YOUR TASK
Here is the listing. Report each line in it that contains the string "AGND".
-=-=-=-=-
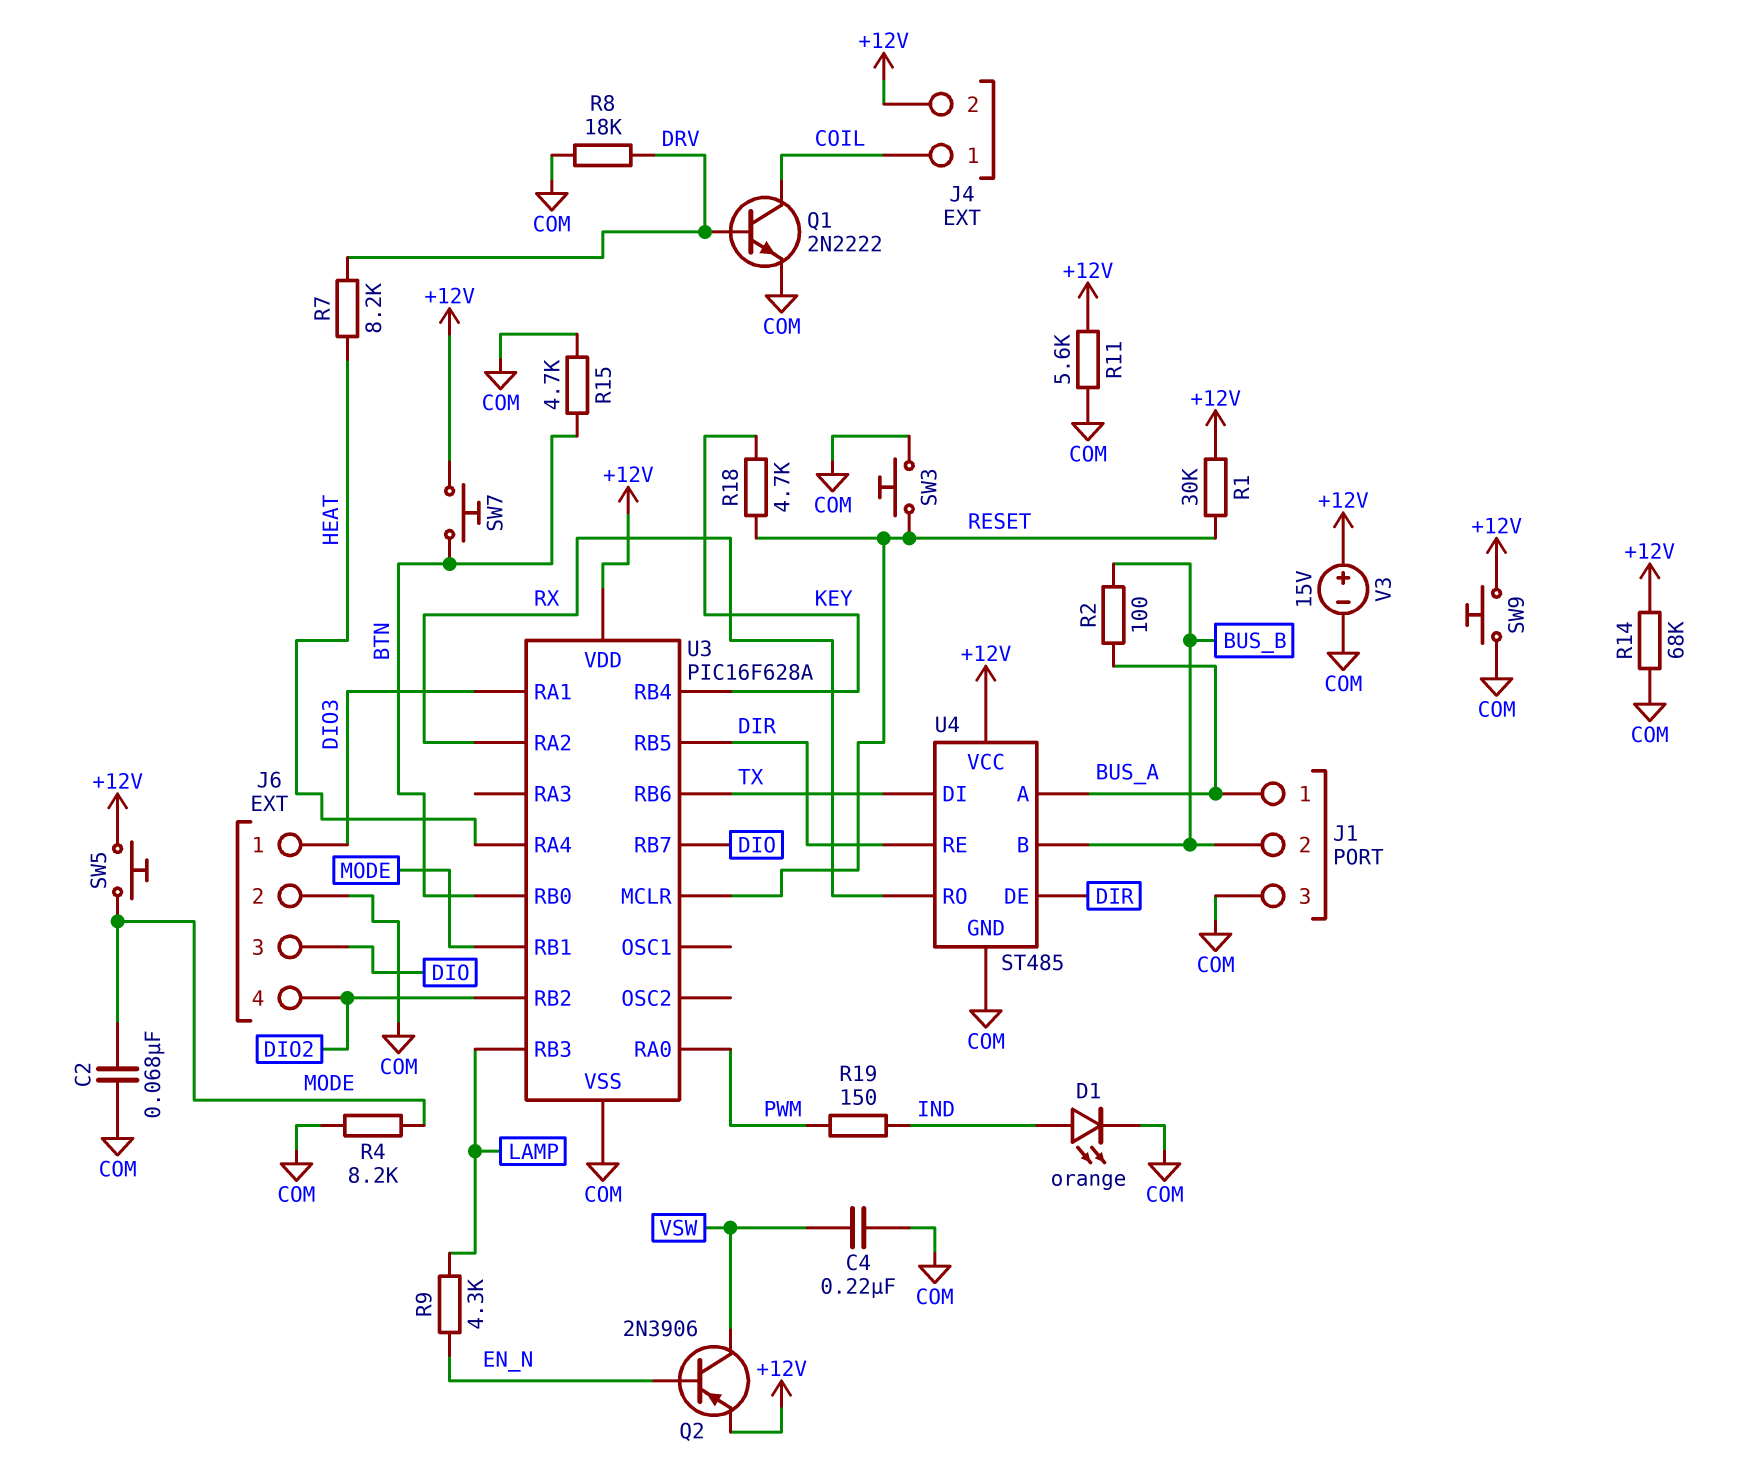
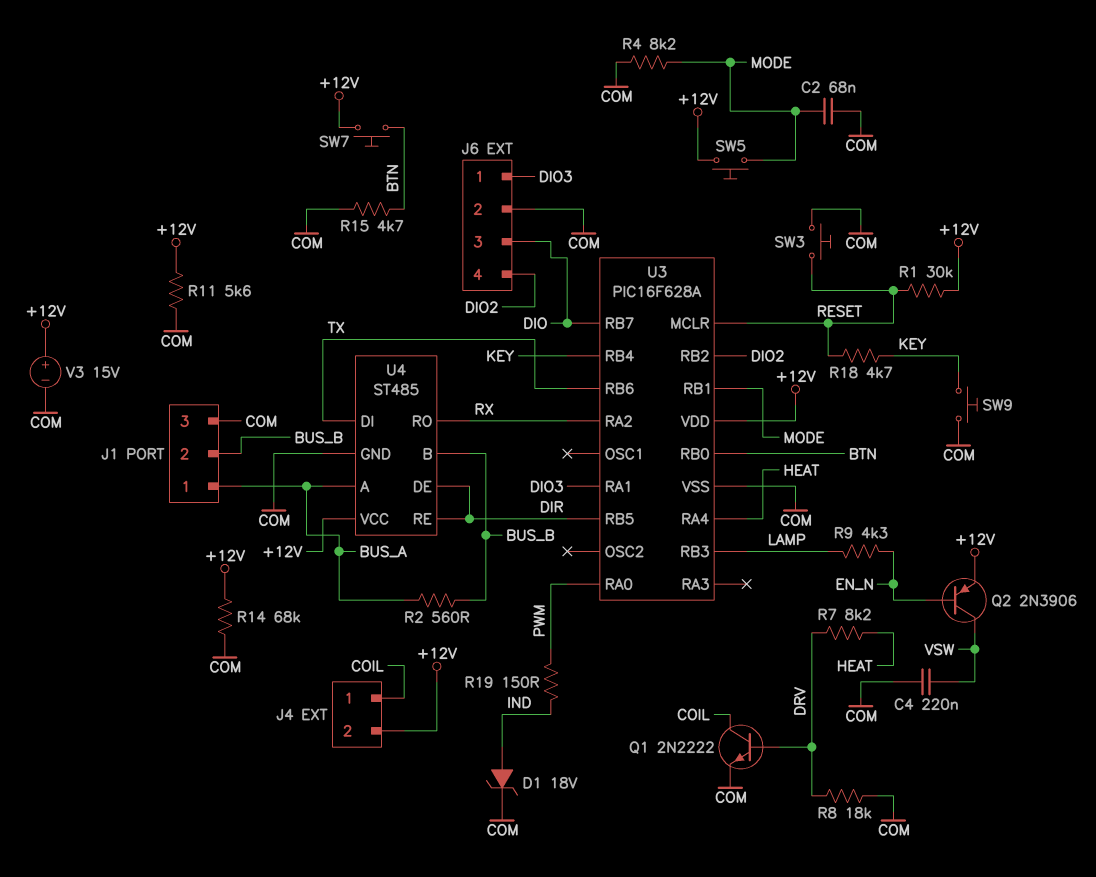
D1: LED orange (A IND, K COM) -> zener 18V (A IND, K COM)
R2: 100 (BUS_A, BUS_B) -> 560 (BUS_A, BUS_B)
SW9: button (+12V, COM) -> button (COM, KEY)

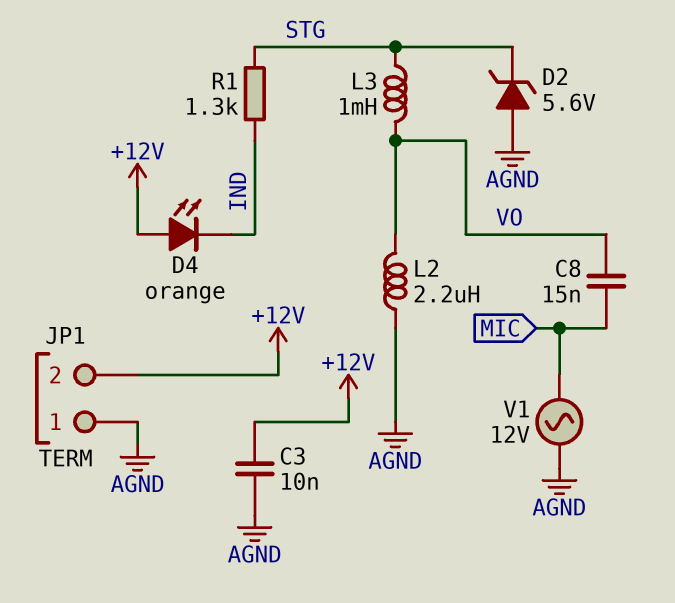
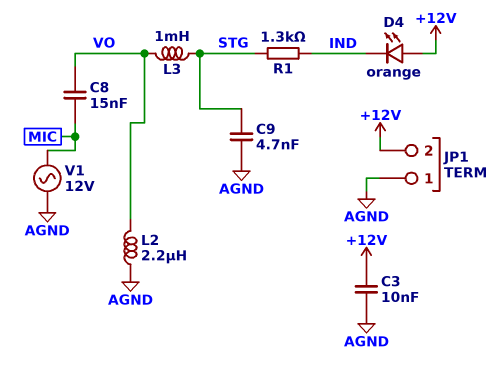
C9: none -> 4.7nF (AGND, STG)
D2: zener 5.6V (A AGND, K STG) -> none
-=-=-=-=-
TASK RESPONSE
C9: none -> 4.7nF (AGND, STG)
D2: zener 5.6V (A AGND, K STG) -> none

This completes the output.